** Opening Study material block **

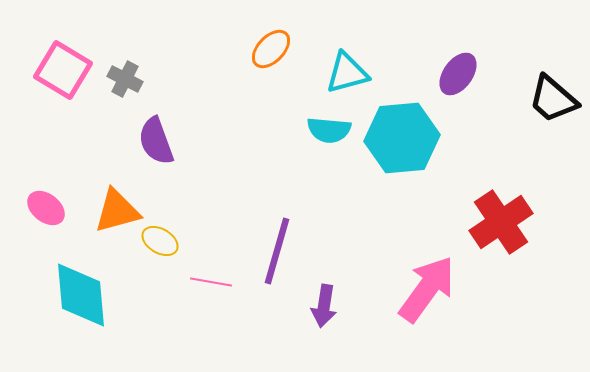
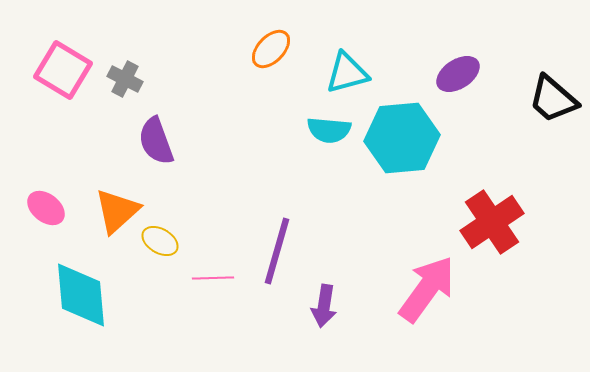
purple ellipse: rotated 21 degrees clockwise
orange triangle: rotated 27 degrees counterclockwise
red cross: moved 9 px left
pink line: moved 2 px right, 4 px up; rotated 12 degrees counterclockwise
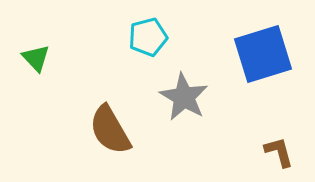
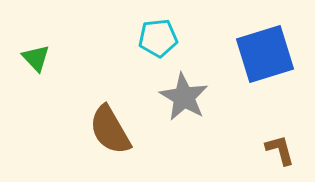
cyan pentagon: moved 10 px right, 1 px down; rotated 9 degrees clockwise
blue square: moved 2 px right
brown L-shape: moved 1 px right, 2 px up
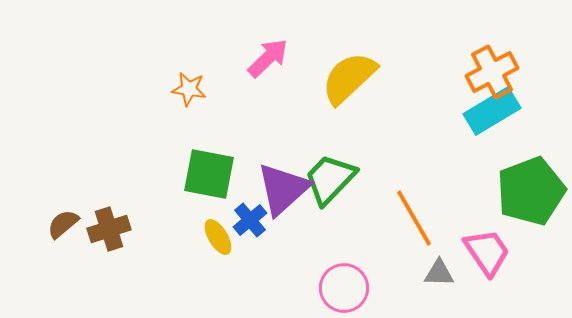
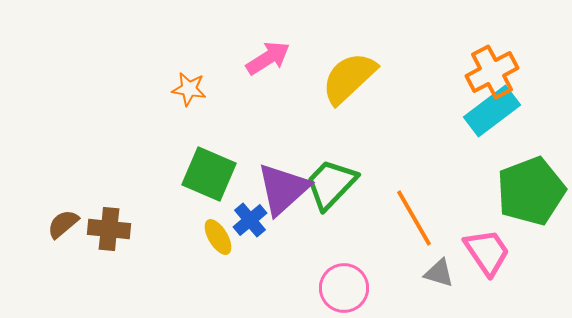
pink arrow: rotated 12 degrees clockwise
cyan rectangle: rotated 6 degrees counterclockwise
green square: rotated 12 degrees clockwise
green trapezoid: moved 1 px right, 5 px down
brown cross: rotated 24 degrees clockwise
gray triangle: rotated 16 degrees clockwise
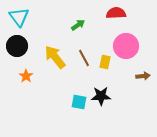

** Closing Study material block **

[What to produce]: Go through the records. Copy each line where "rotated" appears.

[Result of the task]:
purple ellipse: rotated 21 degrees clockwise
orange triangle: rotated 27 degrees counterclockwise
pink line: moved 2 px right, 4 px up; rotated 12 degrees counterclockwise
cyan pentagon: moved 10 px right, 1 px down; rotated 9 degrees clockwise
pink arrow: rotated 12 degrees clockwise
cyan rectangle: rotated 6 degrees counterclockwise
green square: rotated 12 degrees clockwise
brown cross: rotated 24 degrees clockwise
gray triangle: rotated 16 degrees clockwise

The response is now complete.